(DATASET RECORDS)

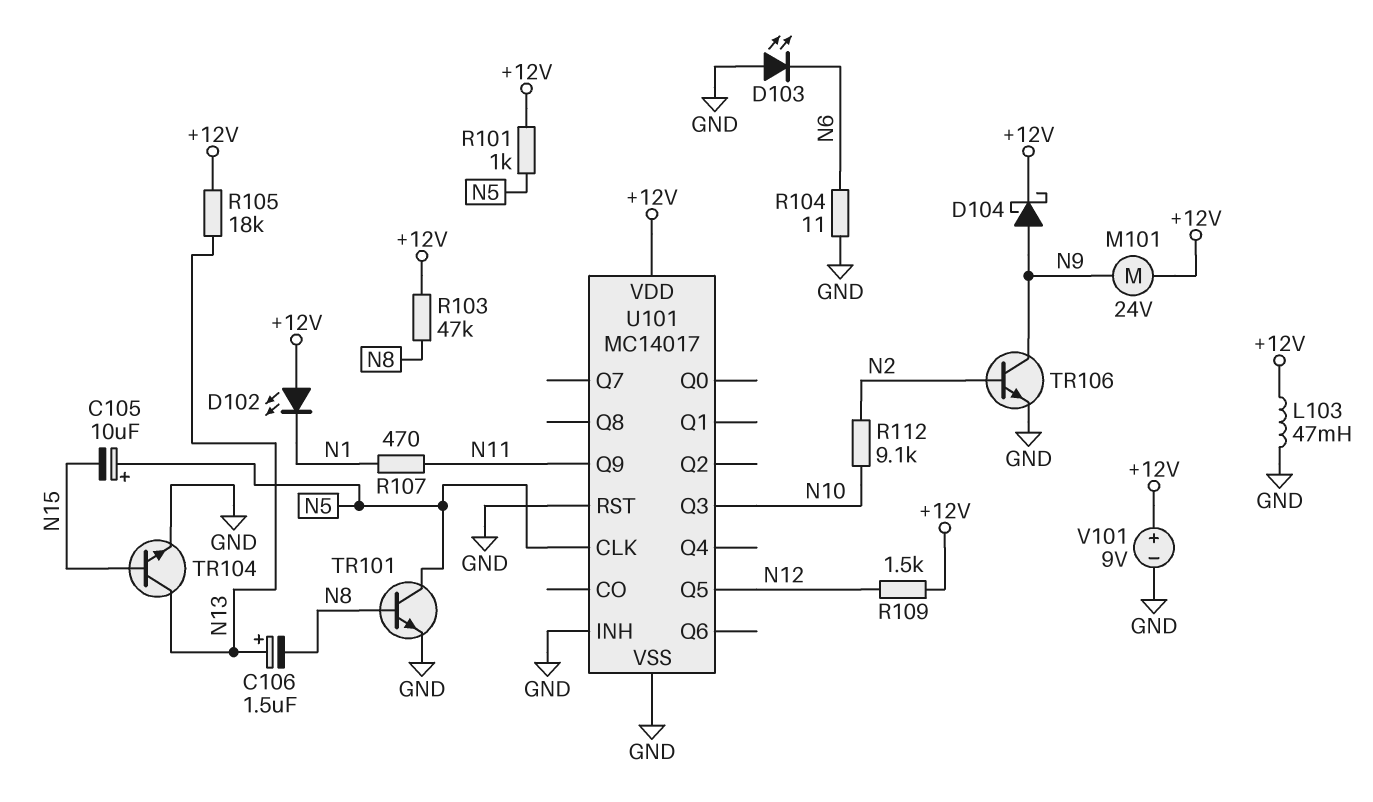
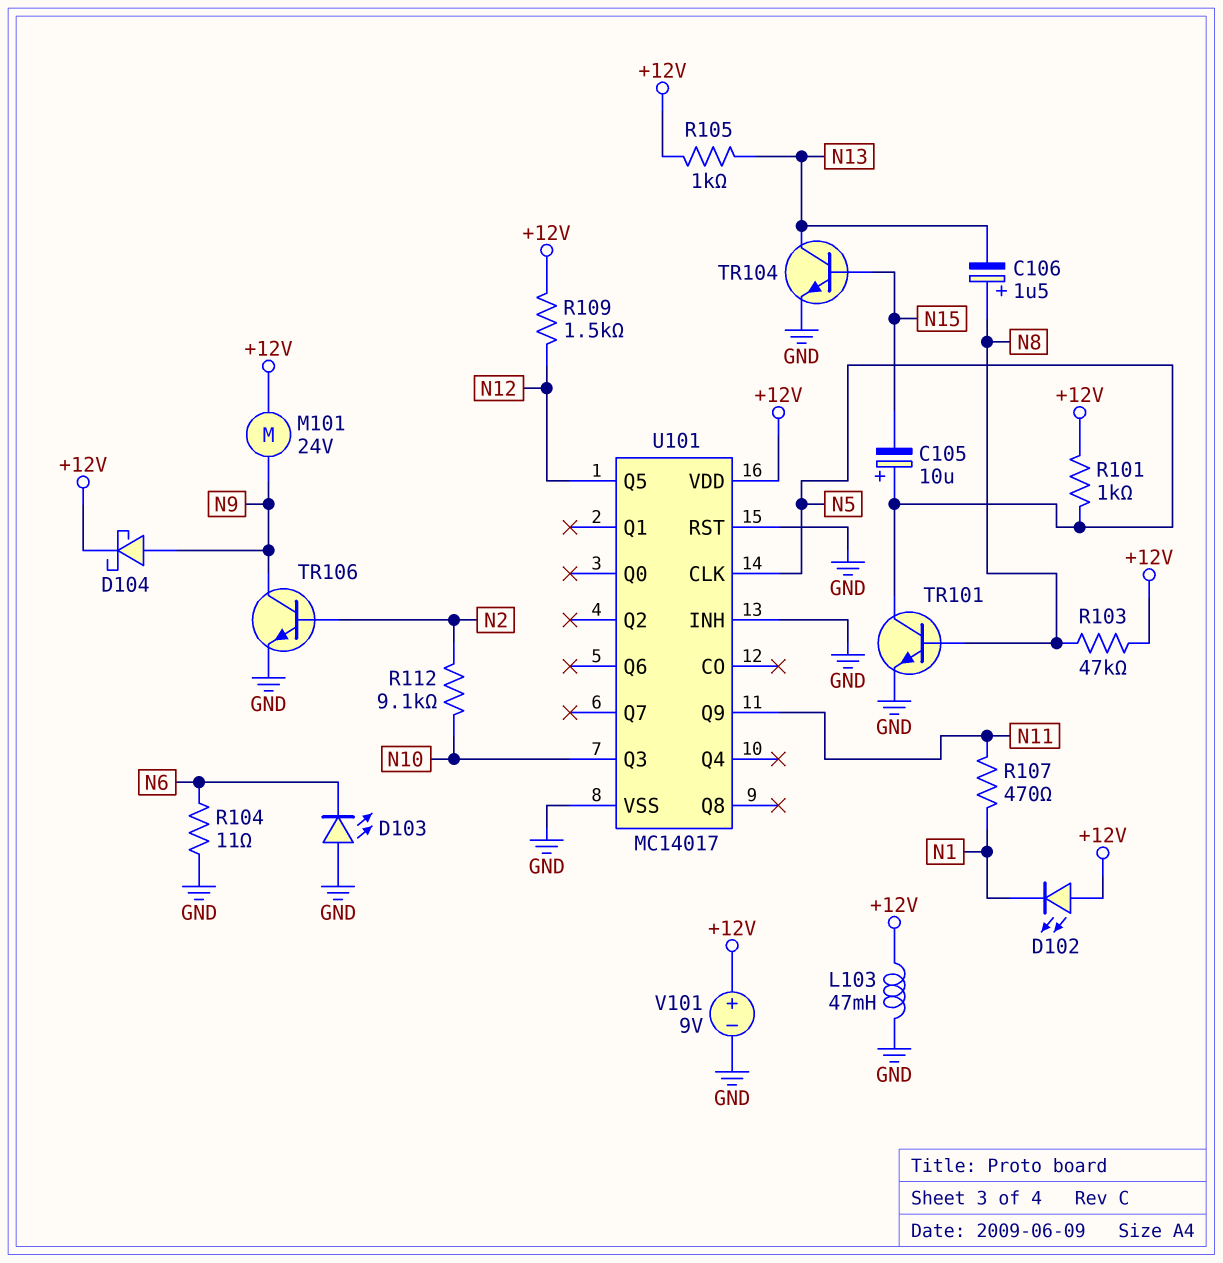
C106: 1.5uF (plus N13, minus N8) -> 1.5uF (plus N8, minus N13)
R105: 18k (+12V, N13) -> 1k (+12V, N13)

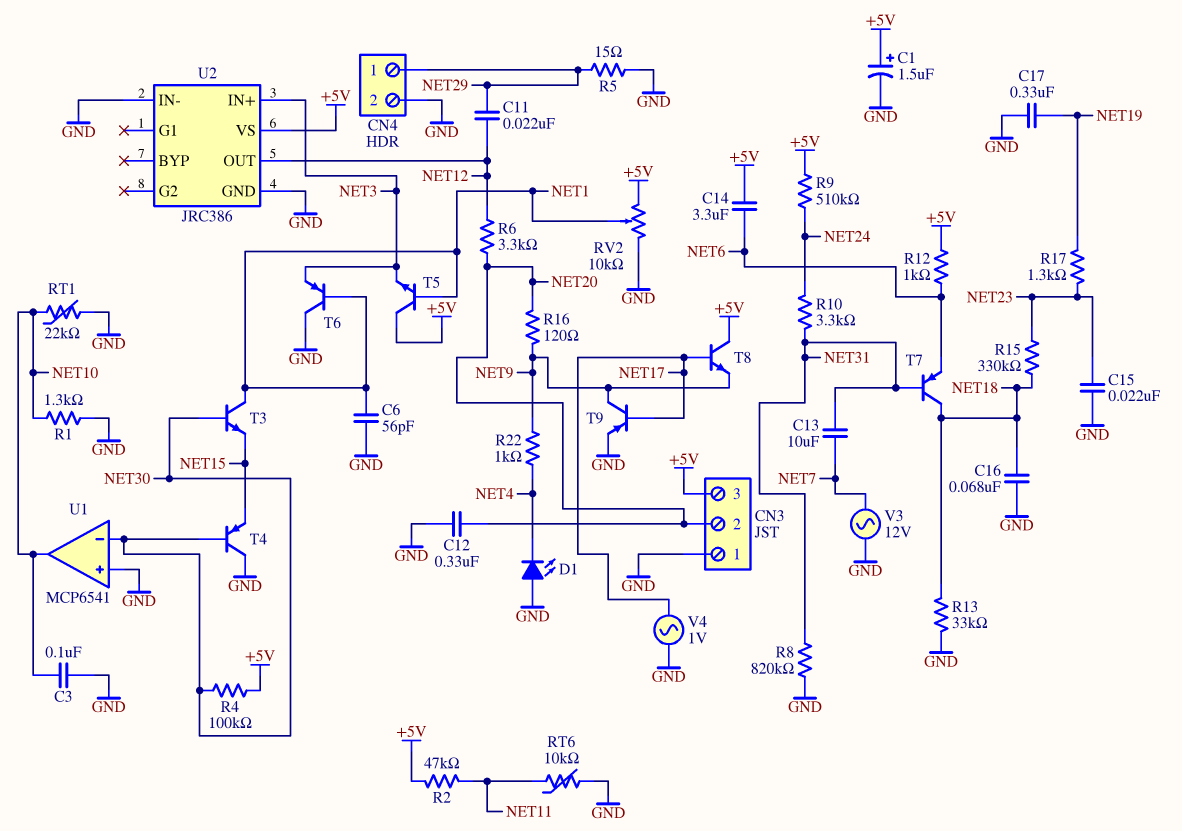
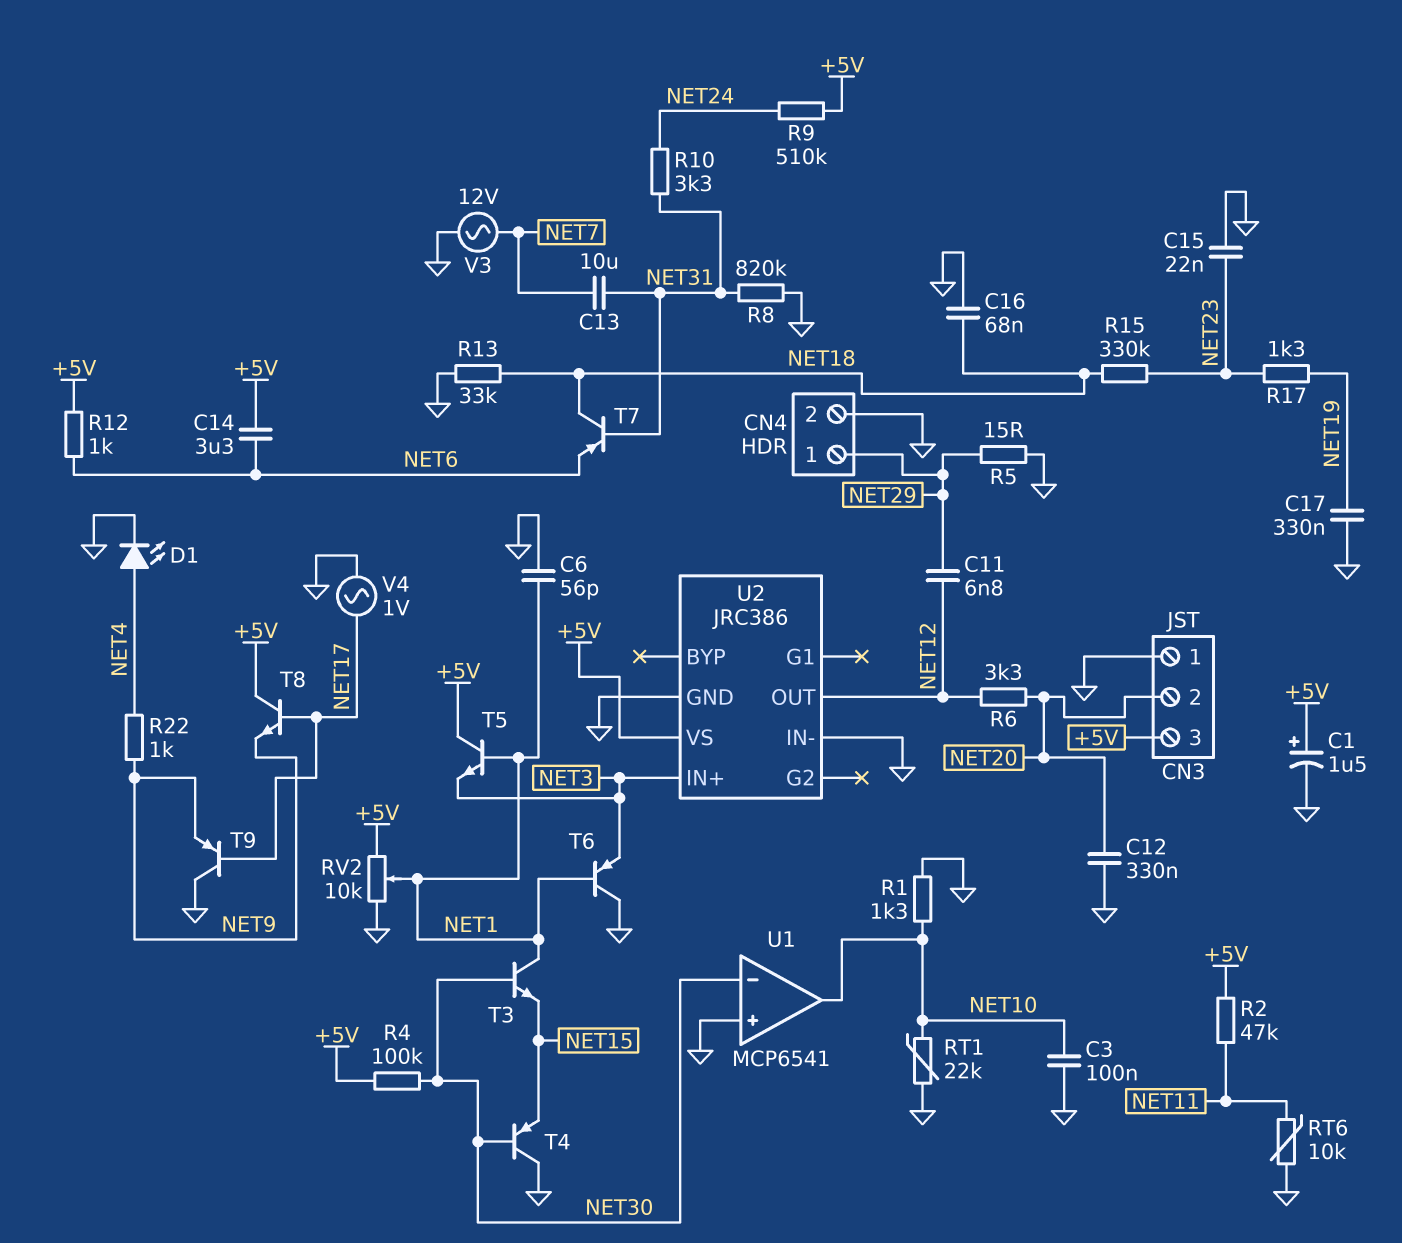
C11: 22nF (NET12, NET29) -> 6.8nF (NET12, NET29)
D1: LED (A GND, K NET4) -> LED (A NET4, K GND)
R16: 120 (NET9, NET20) -> none
T9: PNP (B NET17, C NET9, E GND) -> PNP (B NET17, C GND, E NET9)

(End DATASET RECORDS)

§ ABOUT THIS TASK:
Excluding every picture, write out each record word for word.

§ ANSWER TO THIS TASK:
C106: 1.5uF (plus N13, minus N8) -> 1.5uF (plus N8, minus N13)
R105: 18k (+12V, N13) -> 1k (+12V, N13)

C11: 22nF (NET12, NET29) -> 6.8nF (NET12, NET29)
D1: LED (A GND, K NET4) -> LED (A NET4, K GND)
R16: 120 (NET9, NET20) -> none
T9: PNP (B NET17, C NET9, E GND) -> PNP (B NET17, C GND, E NET9)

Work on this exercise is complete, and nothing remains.